▸ Problem description: Nothing should be left out: output all of the entries exactly.

▸ Rows:
--*--
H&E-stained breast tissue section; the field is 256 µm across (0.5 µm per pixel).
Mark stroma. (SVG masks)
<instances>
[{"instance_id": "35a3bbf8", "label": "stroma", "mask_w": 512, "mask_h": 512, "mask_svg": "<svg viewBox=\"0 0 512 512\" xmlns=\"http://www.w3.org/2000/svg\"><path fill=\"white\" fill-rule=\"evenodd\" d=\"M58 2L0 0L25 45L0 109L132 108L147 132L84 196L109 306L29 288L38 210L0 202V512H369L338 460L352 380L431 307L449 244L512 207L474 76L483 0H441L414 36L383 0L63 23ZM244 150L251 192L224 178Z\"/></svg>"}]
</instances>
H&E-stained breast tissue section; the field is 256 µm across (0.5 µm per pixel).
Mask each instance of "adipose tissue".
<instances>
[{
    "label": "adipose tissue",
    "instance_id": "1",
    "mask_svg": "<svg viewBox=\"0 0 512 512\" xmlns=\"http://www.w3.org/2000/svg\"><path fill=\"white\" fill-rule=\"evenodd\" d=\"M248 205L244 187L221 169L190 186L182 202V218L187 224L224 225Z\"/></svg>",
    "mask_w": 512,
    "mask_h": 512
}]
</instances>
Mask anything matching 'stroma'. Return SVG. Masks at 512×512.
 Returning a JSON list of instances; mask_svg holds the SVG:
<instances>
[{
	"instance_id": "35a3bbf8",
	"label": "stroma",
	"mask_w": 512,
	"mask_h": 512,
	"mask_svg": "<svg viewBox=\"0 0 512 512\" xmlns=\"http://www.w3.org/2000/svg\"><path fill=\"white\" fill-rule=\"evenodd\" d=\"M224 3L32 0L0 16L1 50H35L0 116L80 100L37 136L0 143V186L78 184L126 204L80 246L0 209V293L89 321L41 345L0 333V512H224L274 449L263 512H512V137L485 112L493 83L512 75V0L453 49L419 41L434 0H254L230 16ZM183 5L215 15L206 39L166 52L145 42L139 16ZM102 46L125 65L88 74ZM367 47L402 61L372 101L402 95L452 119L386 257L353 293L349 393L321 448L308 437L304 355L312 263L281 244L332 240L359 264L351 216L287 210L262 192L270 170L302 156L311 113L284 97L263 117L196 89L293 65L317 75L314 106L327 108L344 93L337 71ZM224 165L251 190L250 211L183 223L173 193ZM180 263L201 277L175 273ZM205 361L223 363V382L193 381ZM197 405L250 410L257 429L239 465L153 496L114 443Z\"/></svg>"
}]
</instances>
--*--
▸ Answer:
H&E-stained breast tissue section; the field is 256 µm across (0.5 µm per pixel).
Mark stroma. (SVG masks)
<instances>
[{"instance_id": "35a3bbf8", "label": "stroma", "mask_w": 512, "mask_h": 512, "mask_svg": "<svg viewBox=\"0 0 512 512\" xmlns=\"http://www.w3.org/2000/svg\"><path fill=\"white\" fill-rule=\"evenodd\" d=\"M58 2L0 0L25 45L0 109L132 108L147 132L84 196L109 306L29 288L38 210L0 202V512H369L338 460L352 380L431 307L449 244L512 207L474 76L483 0H441L414 36L383 0L63 23ZM244 150L251 192L224 178Z\"/></svg>"}]
</instances>
H&E-stained breast tissue section; the field is 256 µm across (0.5 µm per pixel).
Mask each instance of "adipose tissue".
<instances>
[{
    "label": "adipose tissue",
    "instance_id": "1",
    "mask_svg": "<svg viewBox=\"0 0 512 512\" xmlns=\"http://www.w3.org/2000/svg\"><path fill=\"white\" fill-rule=\"evenodd\" d=\"M248 205L244 187L221 169L190 186L182 202V218L187 224L224 225Z\"/></svg>",
    "mask_w": 512,
    "mask_h": 512
}]
</instances>
Mask anything matching 'stroma'. Return SVG. Masks at 512×512.
 Returning a JSON list of instances; mask_svg holds the SVG:
<instances>
[{
	"instance_id": "35a3bbf8",
	"label": "stroma",
	"mask_w": 512,
	"mask_h": 512,
	"mask_svg": "<svg viewBox=\"0 0 512 512\" xmlns=\"http://www.w3.org/2000/svg\"><path fill=\"white\" fill-rule=\"evenodd\" d=\"M224 3L32 0L0 16L1 50H35L0 116L80 100L37 136L0 143V186L78 184L126 204L80 246L0 209V293L89 321L41 345L0 333V512H224L274 449L263 512H512V137L485 112L493 83L512 75V0L453 49L419 41L434 0H254L230 16ZM183 5L215 15L206 39L166 52L145 42L139 16ZM102 46L125 65L88 74ZM367 47L402 61L372 101L402 95L452 119L386 257L353 293L349 393L321 448L308 437L304 355L312 263L281 244L332 240L359 264L351 216L287 210L262 192L270 170L302 156L311 113L284 97L263 117L196 89L293 65L317 75L314 106L327 108L344 93L337 71ZM224 165L251 190L250 211L183 223L173 193ZM180 263L201 277L175 273ZM205 361L223 363V382L193 381ZM197 405L250 410L257 429L239 465L153 496L114 443Z\"/></svg>"
}]
</instances>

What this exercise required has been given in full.